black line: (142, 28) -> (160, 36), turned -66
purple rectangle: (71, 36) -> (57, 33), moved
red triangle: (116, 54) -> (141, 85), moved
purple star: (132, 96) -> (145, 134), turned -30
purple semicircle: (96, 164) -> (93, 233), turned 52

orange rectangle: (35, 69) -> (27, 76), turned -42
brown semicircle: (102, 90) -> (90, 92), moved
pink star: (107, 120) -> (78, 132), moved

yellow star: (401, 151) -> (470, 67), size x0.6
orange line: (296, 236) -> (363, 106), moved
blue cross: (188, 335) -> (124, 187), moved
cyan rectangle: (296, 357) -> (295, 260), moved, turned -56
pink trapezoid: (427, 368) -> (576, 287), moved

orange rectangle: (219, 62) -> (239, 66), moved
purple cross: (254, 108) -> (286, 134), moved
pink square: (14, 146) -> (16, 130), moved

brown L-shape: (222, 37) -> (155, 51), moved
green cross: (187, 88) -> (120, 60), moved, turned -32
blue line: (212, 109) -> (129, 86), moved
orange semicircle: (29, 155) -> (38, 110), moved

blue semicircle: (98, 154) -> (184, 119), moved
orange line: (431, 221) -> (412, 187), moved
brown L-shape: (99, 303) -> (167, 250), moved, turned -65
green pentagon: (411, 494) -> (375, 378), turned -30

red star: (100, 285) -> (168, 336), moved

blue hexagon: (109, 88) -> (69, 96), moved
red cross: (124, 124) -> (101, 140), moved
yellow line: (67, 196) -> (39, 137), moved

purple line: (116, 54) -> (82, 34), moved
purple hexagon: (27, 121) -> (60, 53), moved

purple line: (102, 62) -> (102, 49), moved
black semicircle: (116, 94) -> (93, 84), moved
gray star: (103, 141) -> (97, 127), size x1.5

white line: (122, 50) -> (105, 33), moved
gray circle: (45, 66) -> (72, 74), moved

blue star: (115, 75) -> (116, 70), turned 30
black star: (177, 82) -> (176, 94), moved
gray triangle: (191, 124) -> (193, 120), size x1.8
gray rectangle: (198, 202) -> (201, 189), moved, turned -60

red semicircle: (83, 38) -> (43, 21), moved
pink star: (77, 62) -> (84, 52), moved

*-*-*

• **What you are asked to do**
Copy out each line of the entries where the word "triangle" is found.

• **Solution**
red triangle: (116, 54) -> (141, 85), moved
gray triangle: (191, 124) -> (193, 120), size x1.8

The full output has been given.